§ **Problem statement**
Beneath this line are the data; copy exactly the part of them that opens with the line containing "orange spoon: [195,345,271,385]" and closes with the line containing "white goblet: [171,141,224,229]", and only that part.
***** Available records
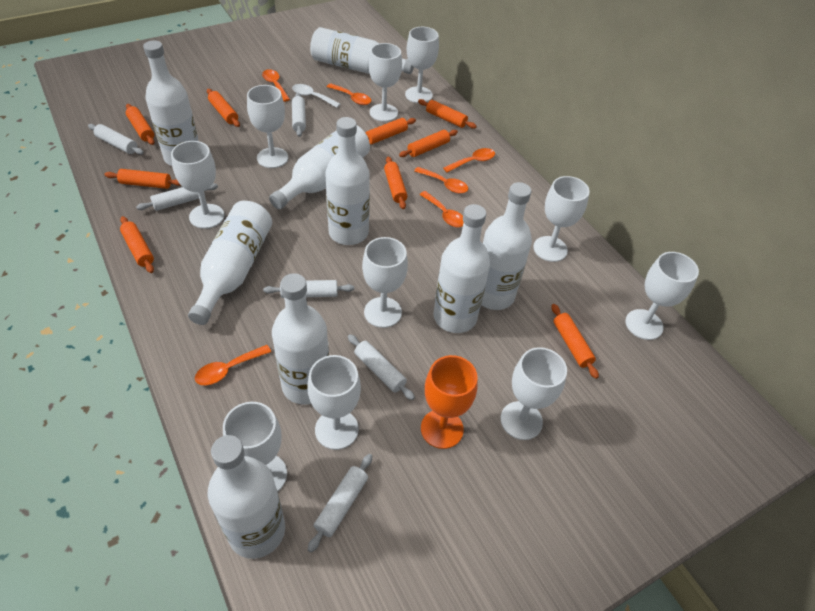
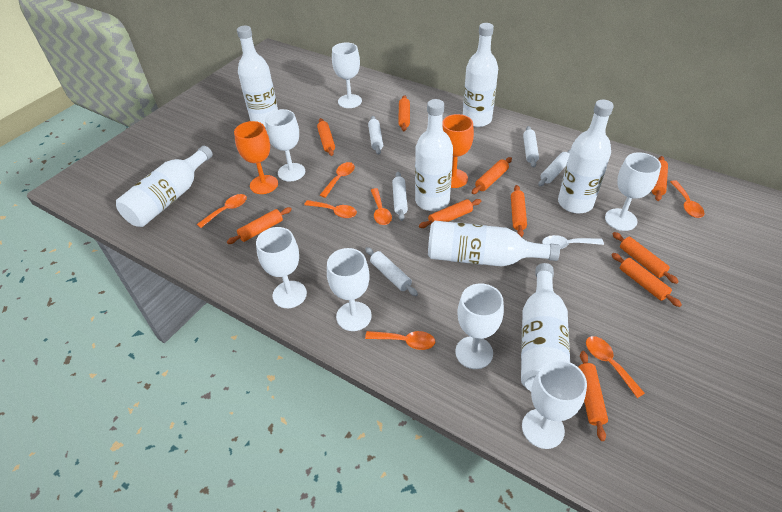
orange goblet: [421,355,478,449] = 1 -> [234,121,278,194] [442,114,474,188] = 2
orange rolling pin: [104,169,181,189] [120,216,154,273] [126,104,155,145] [207,89,240,127] [366,118,416,144] [384,157,408,209] [399,130,458,157] [418,99,477,129] [551,304,599,379] = 9 -> [227,207,292,244] [317,118,335,156] [398,95,410,131] [419,199,482,228] [472,157,512,194] [511,185,527,237] [578,351,608,441] [611,253,682,307] [613,232,679,284] [652,156,668,201] = 10
orange spoon: [195,345,271,385] [262,69,290,102] [327,83,371,105] [414,167,468,194] [419,191,463,227] [443,148,495,173] = 6 -> [197,194,247,228] [304,200,357,218] [320,162,355,198] [365,331,435,350] [371,188,392,225] [586,336,645,398] [670,180,705,218] = 7
white bottle: [143,40,199,166] [188,201,272,325] [208,435,285,559] [269,126,370,209] [272,273,329,405] [310,27,414,74] [325,117,370,245] [434,204,490,333] [481,182,532,310] = 9 -> [116,146,213,227] [237,26,278,127] [415,99,453,211] [428,221,560,267] [463,23,498,127] [521,263,570,391] [558,100,614,213] = 7
white goblet: [171,141,224,229] [223,402,287,492] [247,85,288,168] [307,355,361,450] [362,237,408,328] [369,43,402,122] [405,27,439,103] [501,347,567,440] [533,176,590,262] [626,252,699,340] = 10 -> [256,227,307,308] [265,109,305,182] [327,248,372,331] [332,42,362,108] [455,283,504,369] [522,360,587,449] [605,152,661,231] = 7
white rolling pin: [88,124,144,155] [136,183,218,211] [263,280,354,298] [292,93,306,137] [308,454,372,552] [348,334,415,400] = 6 -> [365,247,418,296] [368,116,383,155] [392,172,408,221] [523,126,539,168] [538,150,570,186] = 5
**********
§ **Written response**
orange spoon: [195,345,271,385] [262,69,290,102] [327,83,371,105] [414,167,468,194] [419,191,463,227] [443,148,495,173] = 6 -> [197,194,247,228] [304,200,357,218] [320,162,355,198] [365,331,435,350] [371,188,392,225] [586,336,645,398] [670,180,705,218] = 7
white bottle: [143,40,199,166] [188,201,272,325] [208,435,285,559] [269,126,370,209] [272,273,329,405] [310,27,414,74] [325,117,370,245] [434,204,490,333] [481,182,532,310] = 9 -> [116,146,213,227] [237,26,278,127] [415,99,453,211] [428,221,560,267] [463,23,498,127] [521,263,570,391] [558,100,614,213] = 7
white goblet: [171,141,224,229] [223,402,287,492] [247,85,288,168] [307,355,361,450] [362,237,408,328] [369,43,402,122] [405,27,439,103] [501,347,567,440] [533,176,590,262] [626,252,699,340] = 10 -> [256,227,307,308] [265,109,305,182] [327,248,372,331] [332,42,362,108] [455,283,504,369] [522,360,587,449] [605,152,661,231] = 7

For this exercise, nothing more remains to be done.